* [Exercise data]:
++++++++

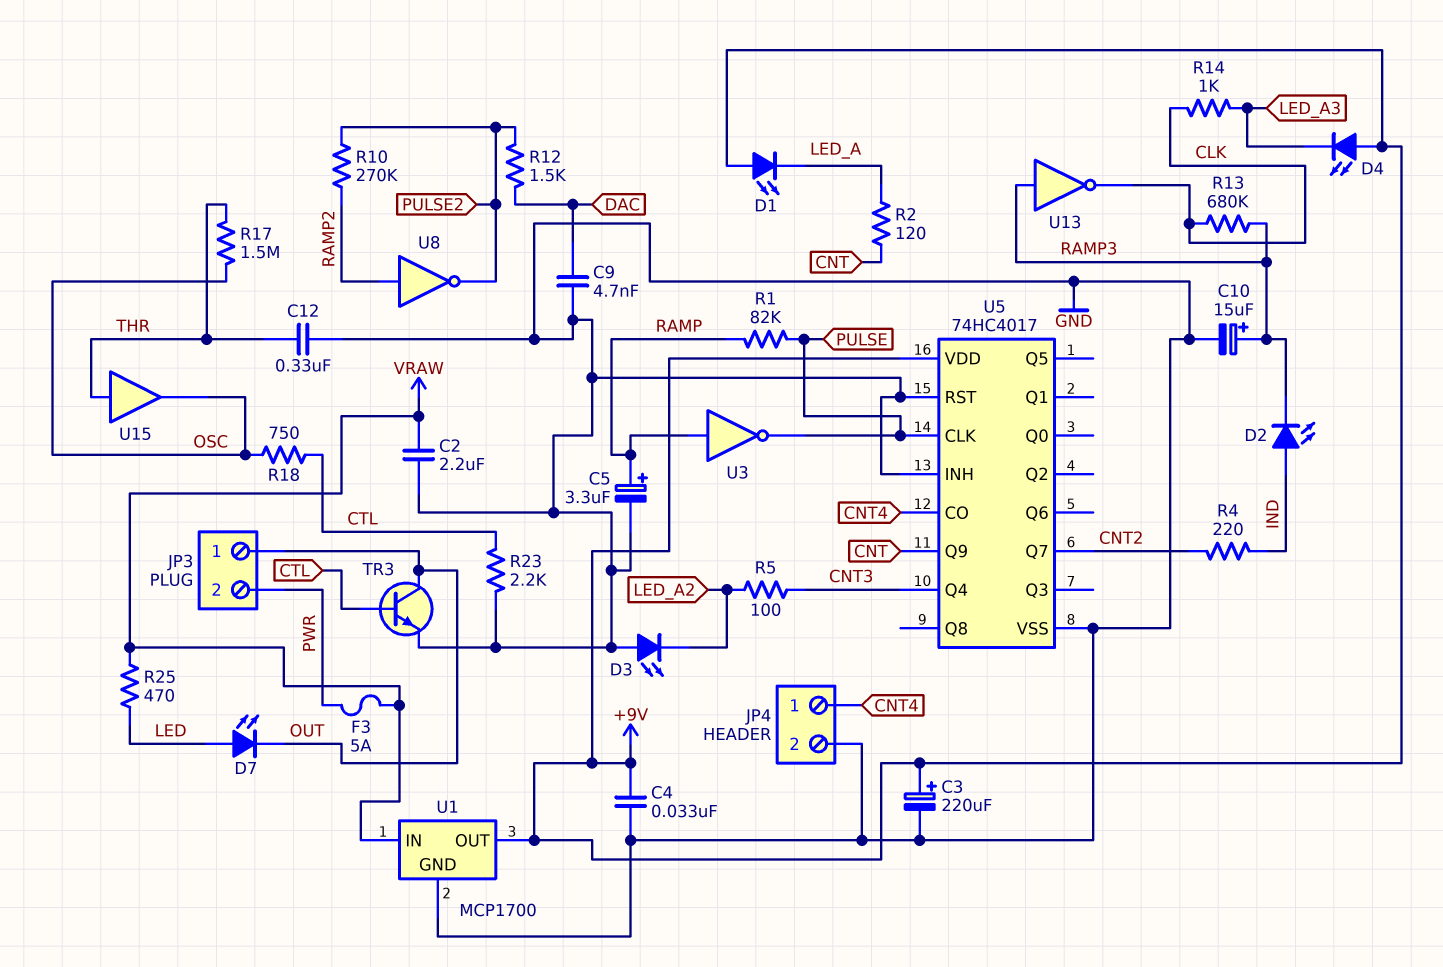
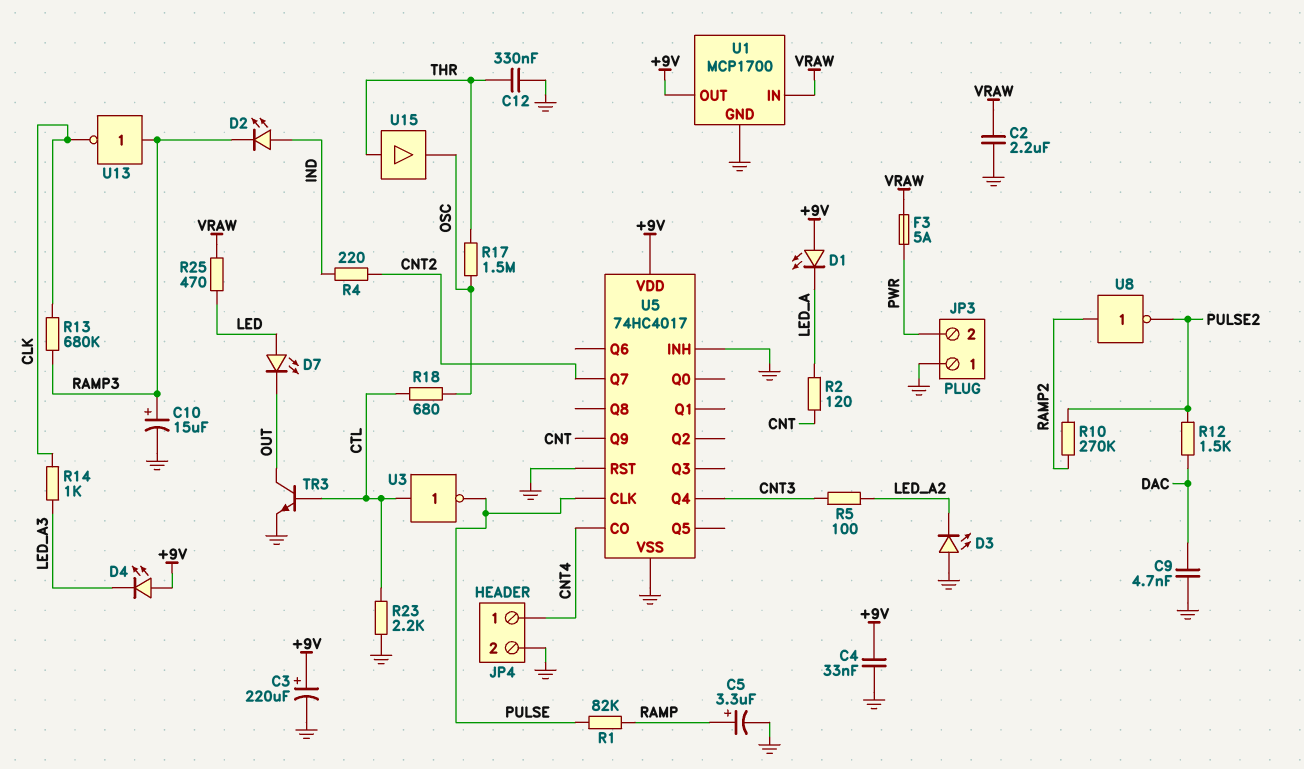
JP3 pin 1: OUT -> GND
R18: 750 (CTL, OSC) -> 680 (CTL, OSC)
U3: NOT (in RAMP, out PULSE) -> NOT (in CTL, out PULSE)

++++++++

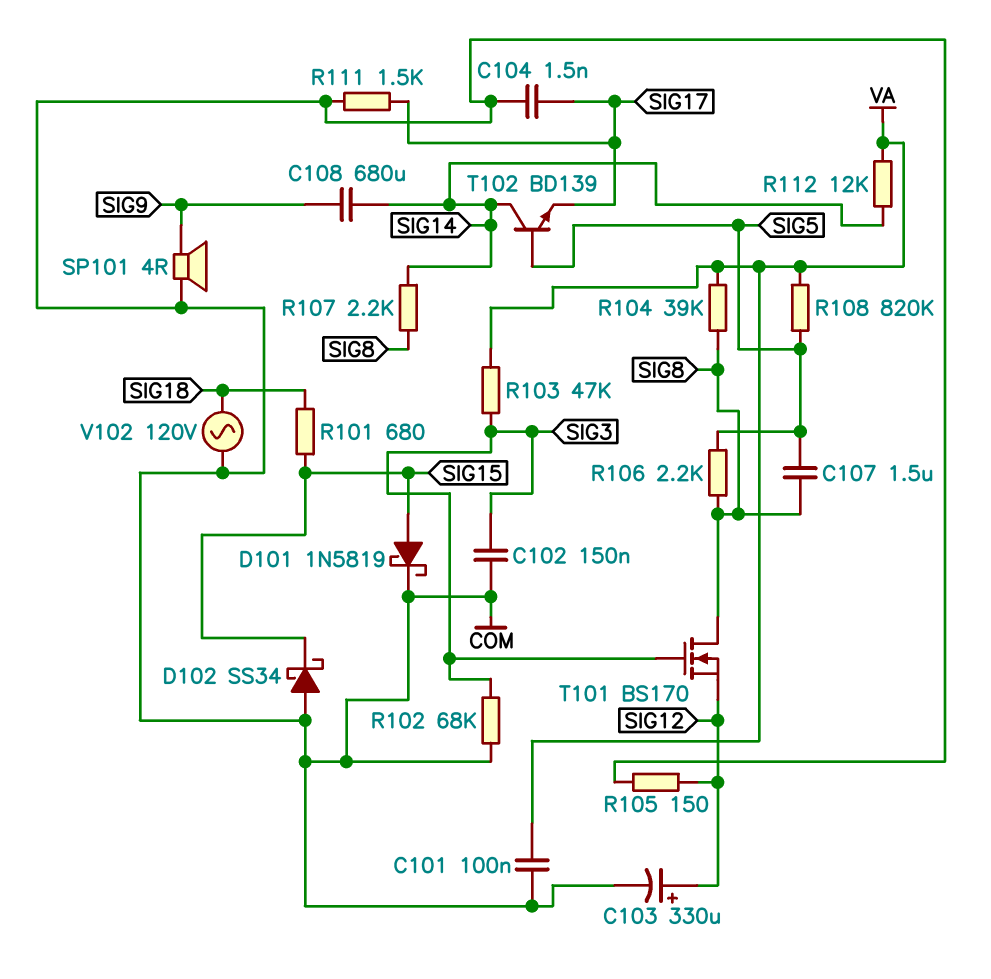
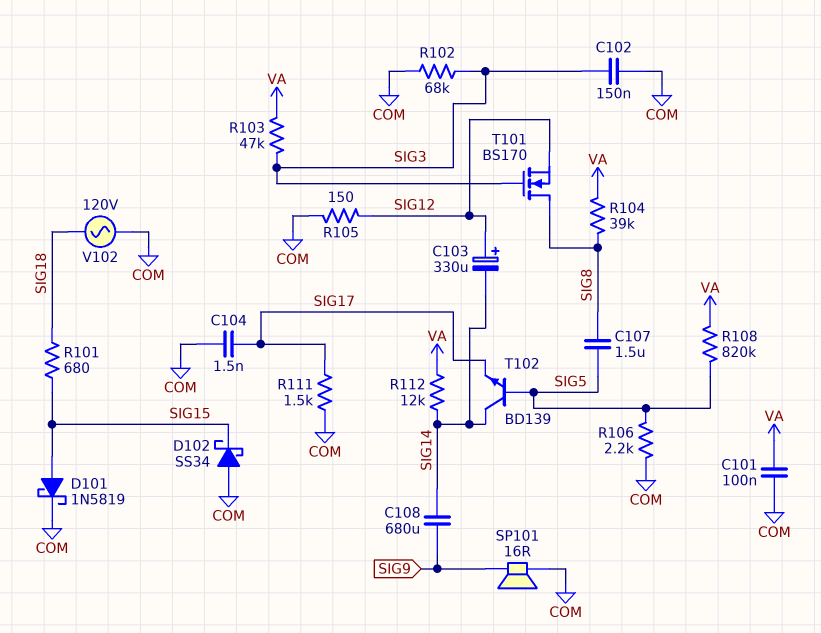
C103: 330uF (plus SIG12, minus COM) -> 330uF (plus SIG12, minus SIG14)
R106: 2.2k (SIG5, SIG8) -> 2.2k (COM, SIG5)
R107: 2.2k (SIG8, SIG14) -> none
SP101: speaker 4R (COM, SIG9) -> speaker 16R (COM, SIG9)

++++++++

* [Task to complete]: Looking at the records above, return exactly the lines from the line with "R107: 2.2k (SIG8, SIG14) -> none" to the line with "SP101: speaker 4R", both ends included.

* [Result for this exercise]:
R107: 2.2k (SIG8, SIG14) -> none
SP101: speaker 4R (COM, SIG9) -> speaker 16R (COM, SIG9)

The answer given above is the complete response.